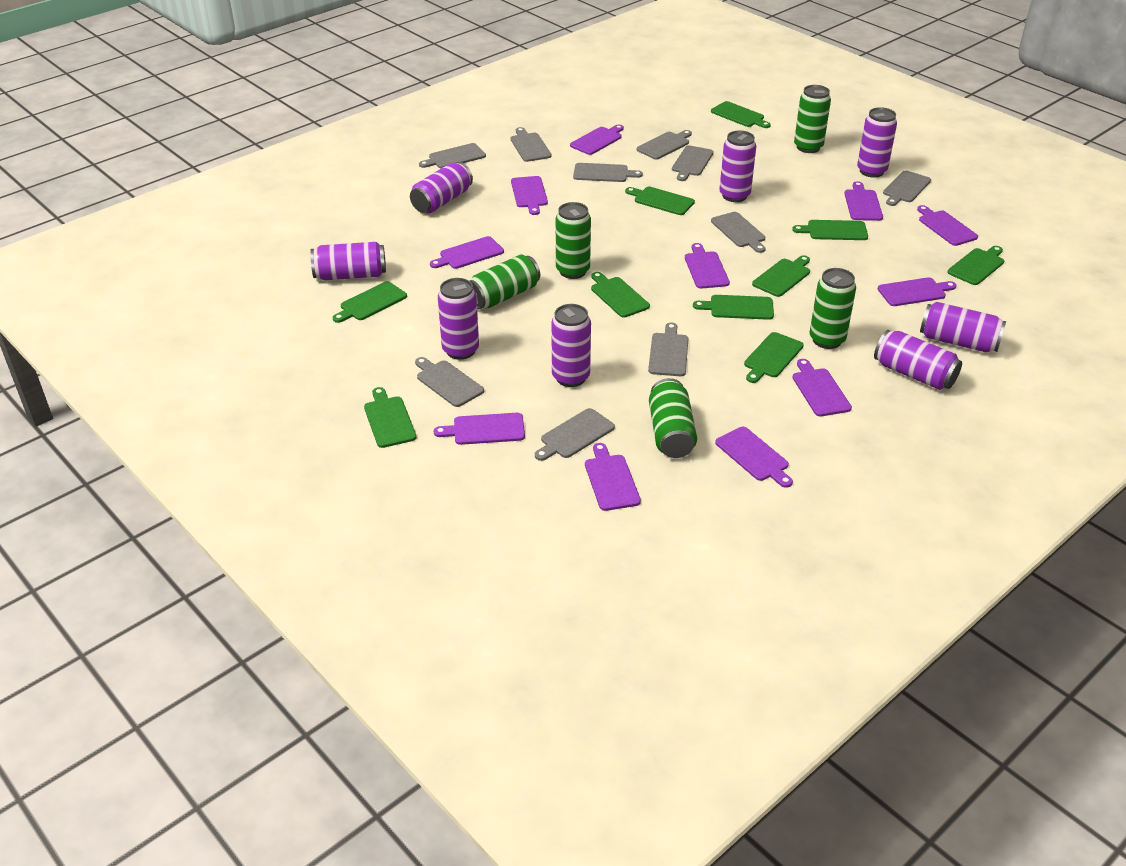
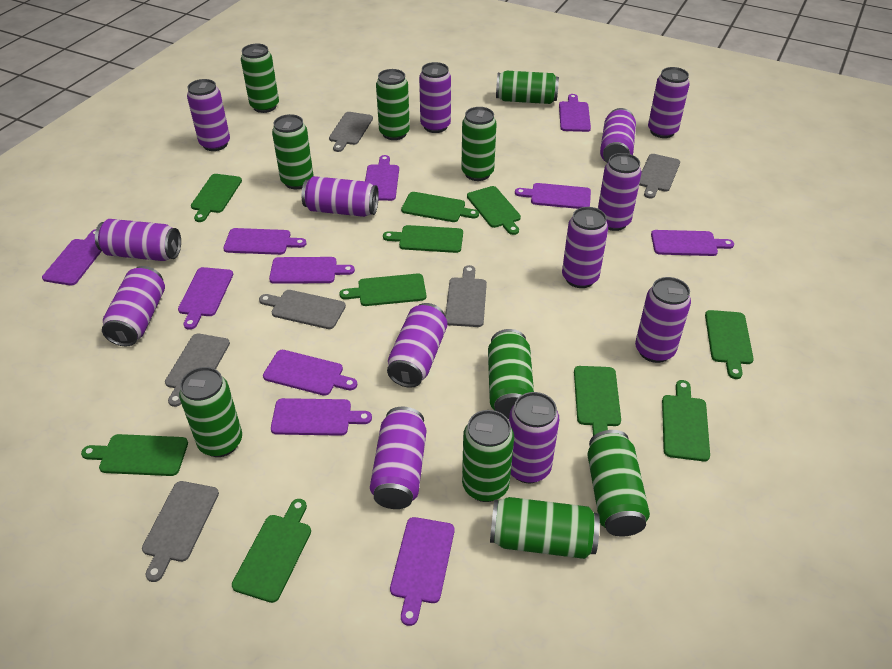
green can: 5 -> 10
grey cutting board: 10 -> 6
purple can: 8 -> 13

++++++++

WHAT YOU NEED TO DO: Except for the pictures, write the data out exactly.

COMPLETED TASK:
green can: 5 -> 10
grey cutting board: 10 -> 6
purple can: 8 -> 13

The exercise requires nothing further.